LISTED RECORDS below:

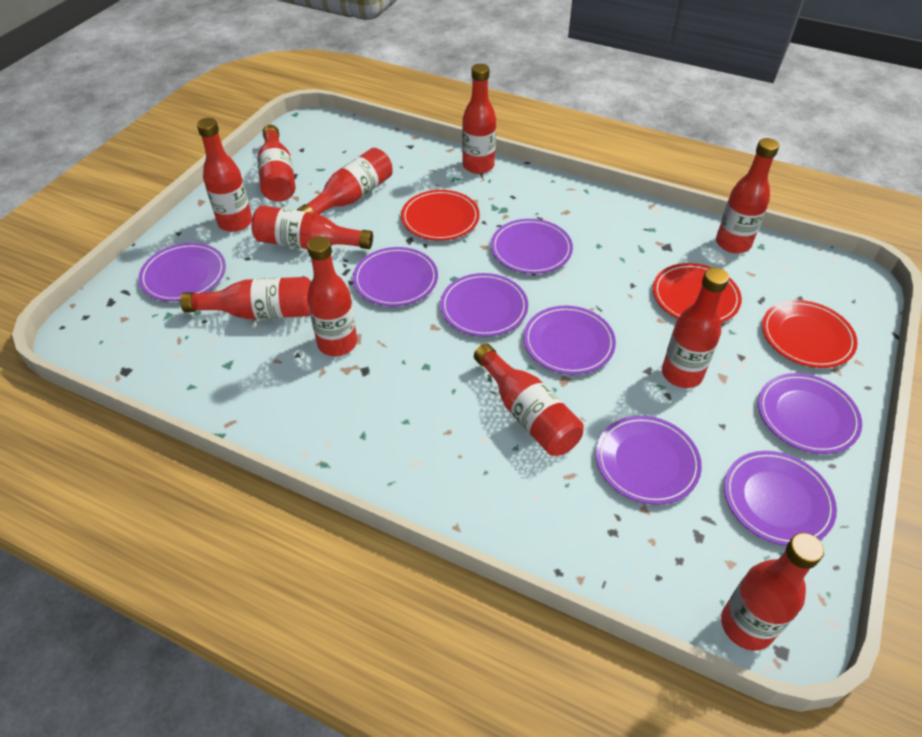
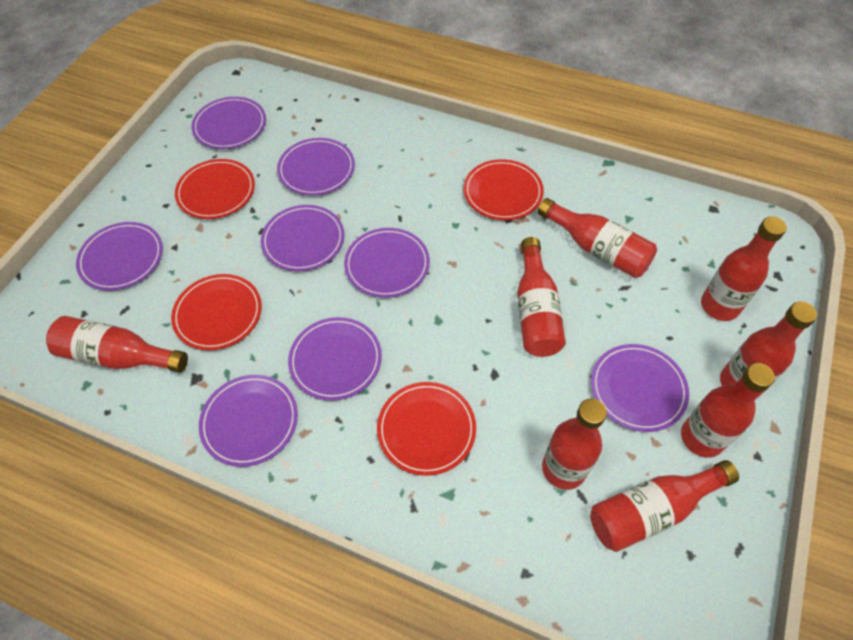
red bottle: 11 -> 8
red plate: 3 -> 4

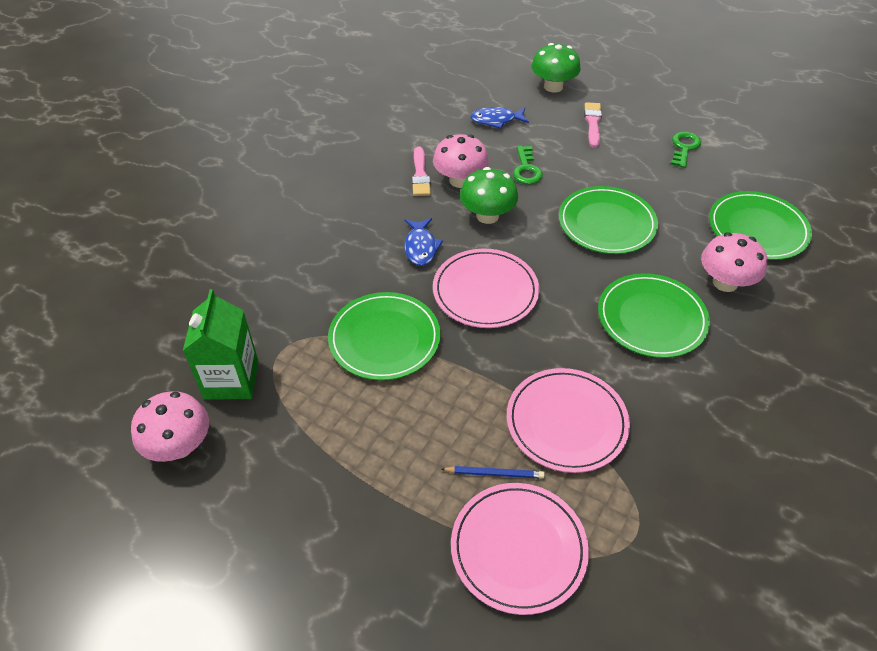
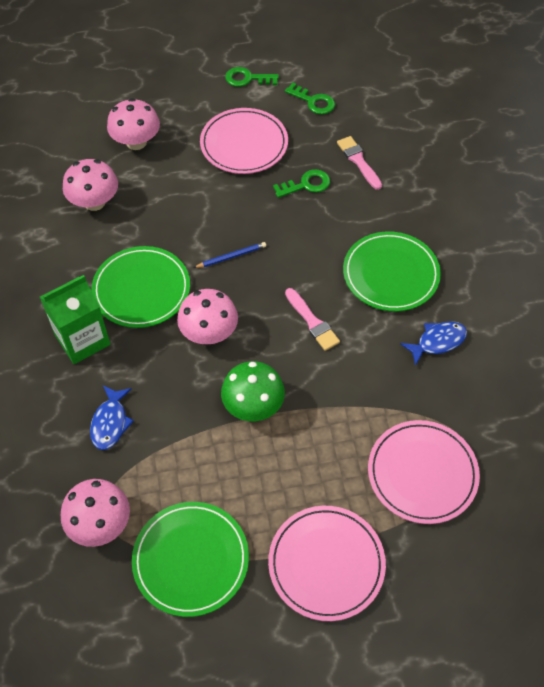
green key: 2 -> 3
green mushroom: 2 -> 1
green plate: 4 -> 3
pink mushroom: 3 -> 4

End of LISTED RECORDS.

### PROBLEM TO SOLVE
Which lines run from the one containing "green mushroom: 2 -> 1" to the end of the entries above? Quote exactly those, and only those.

### YOUR SOLUTION
green mushroom: 2 -> 1
green plate: 4 -> 3
pink mushroom: 3 -> 4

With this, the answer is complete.